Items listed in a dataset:
------------
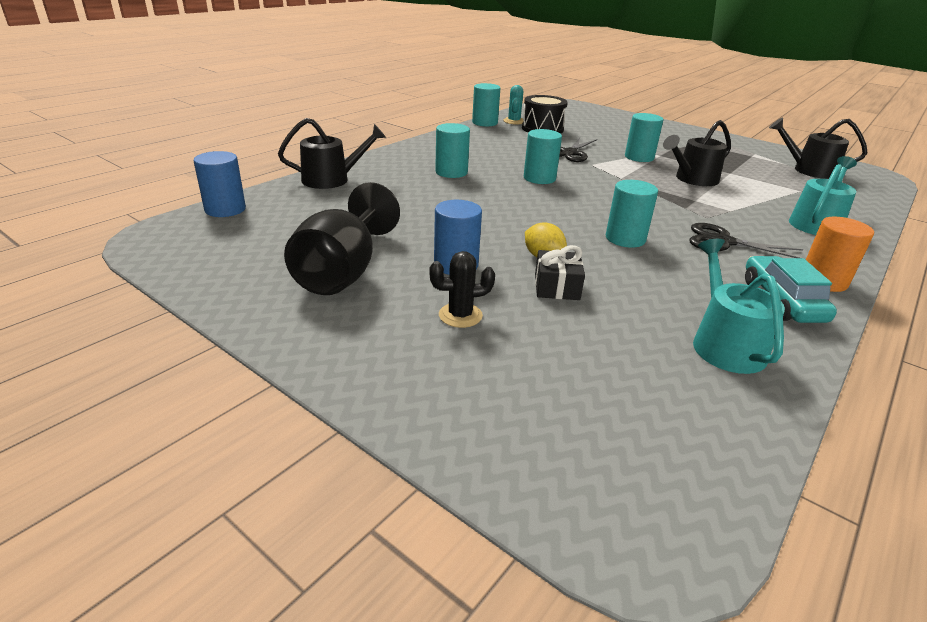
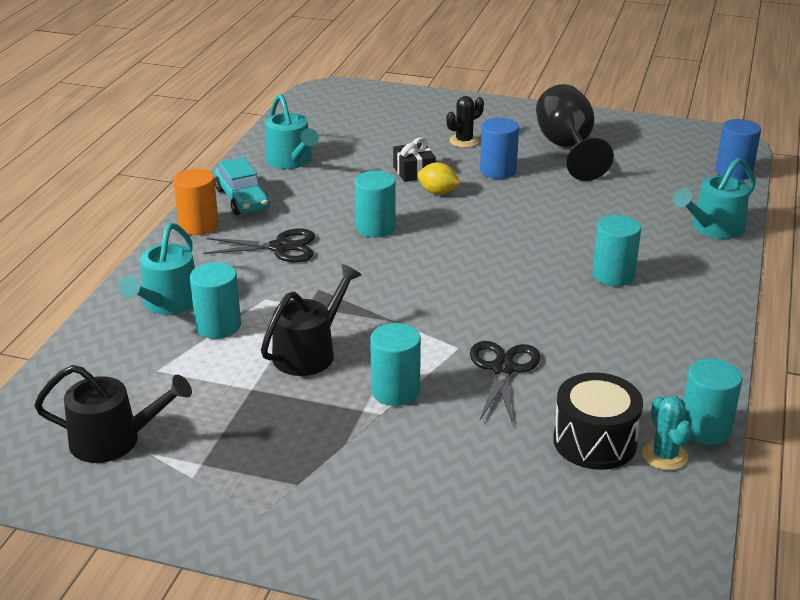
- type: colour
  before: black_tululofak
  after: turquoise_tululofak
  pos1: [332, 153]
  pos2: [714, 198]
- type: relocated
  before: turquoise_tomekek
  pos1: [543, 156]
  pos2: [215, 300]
------------
WHAT IS BEING ASKED
Looking at the records above, work out how many lines include the word "before", then give that number by itself.

SOLUTION TO THE EXERCISE
2